#### [EXERCISE AIM]
Every line that holds the word "white" needs to be copied from the data below.

#### [DATA TO USE]
*** Block opens ***
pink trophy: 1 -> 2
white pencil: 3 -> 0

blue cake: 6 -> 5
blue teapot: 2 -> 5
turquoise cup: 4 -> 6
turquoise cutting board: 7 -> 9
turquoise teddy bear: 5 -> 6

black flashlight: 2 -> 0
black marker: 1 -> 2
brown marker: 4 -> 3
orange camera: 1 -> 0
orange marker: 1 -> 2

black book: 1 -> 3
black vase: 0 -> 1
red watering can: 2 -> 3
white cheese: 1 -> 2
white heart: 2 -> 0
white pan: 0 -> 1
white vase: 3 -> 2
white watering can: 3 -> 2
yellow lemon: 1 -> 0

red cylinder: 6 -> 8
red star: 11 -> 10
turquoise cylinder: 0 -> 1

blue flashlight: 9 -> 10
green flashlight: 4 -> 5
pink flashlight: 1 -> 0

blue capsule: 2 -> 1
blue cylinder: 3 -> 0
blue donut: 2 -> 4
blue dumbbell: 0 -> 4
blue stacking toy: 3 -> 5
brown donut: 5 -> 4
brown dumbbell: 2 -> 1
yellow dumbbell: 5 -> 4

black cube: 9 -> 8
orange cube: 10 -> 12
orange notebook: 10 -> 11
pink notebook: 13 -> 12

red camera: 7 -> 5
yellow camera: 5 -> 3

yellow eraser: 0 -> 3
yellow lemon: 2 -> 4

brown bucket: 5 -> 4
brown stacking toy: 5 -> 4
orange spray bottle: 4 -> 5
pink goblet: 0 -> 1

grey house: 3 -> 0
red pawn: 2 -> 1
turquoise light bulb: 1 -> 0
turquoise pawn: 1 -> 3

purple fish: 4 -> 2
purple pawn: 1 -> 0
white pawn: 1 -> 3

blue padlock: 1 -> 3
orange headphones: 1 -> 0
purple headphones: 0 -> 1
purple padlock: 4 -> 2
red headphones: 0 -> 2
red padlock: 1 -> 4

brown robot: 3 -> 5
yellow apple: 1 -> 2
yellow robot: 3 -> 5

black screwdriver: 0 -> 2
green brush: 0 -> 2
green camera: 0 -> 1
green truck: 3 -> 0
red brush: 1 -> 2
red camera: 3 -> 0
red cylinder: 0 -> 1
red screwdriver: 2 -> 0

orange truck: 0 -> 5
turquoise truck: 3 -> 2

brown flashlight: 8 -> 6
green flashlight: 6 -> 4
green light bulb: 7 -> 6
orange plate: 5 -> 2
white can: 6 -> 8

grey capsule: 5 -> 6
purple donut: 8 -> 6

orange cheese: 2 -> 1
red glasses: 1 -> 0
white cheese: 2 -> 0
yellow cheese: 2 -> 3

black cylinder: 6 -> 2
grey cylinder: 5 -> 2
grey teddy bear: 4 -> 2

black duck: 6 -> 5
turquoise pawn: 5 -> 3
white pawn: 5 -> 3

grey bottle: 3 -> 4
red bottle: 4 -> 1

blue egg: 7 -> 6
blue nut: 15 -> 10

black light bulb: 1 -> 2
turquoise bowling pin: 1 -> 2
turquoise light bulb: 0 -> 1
*** Block closes ***
#### [SOLUTION FOR THIS PROBLEM]
white pencil: 3 -> 0
white cheese: 1 -> 2
white heart: 2 -> 0
white pan: 0 -> 1
white vase: 3 -> 2
white watering can: 3 -> 2
white pawn: 1 -> 3
white can: 6 -> 8
white cheese: 2 -> 0
white pawn: 5 -> 3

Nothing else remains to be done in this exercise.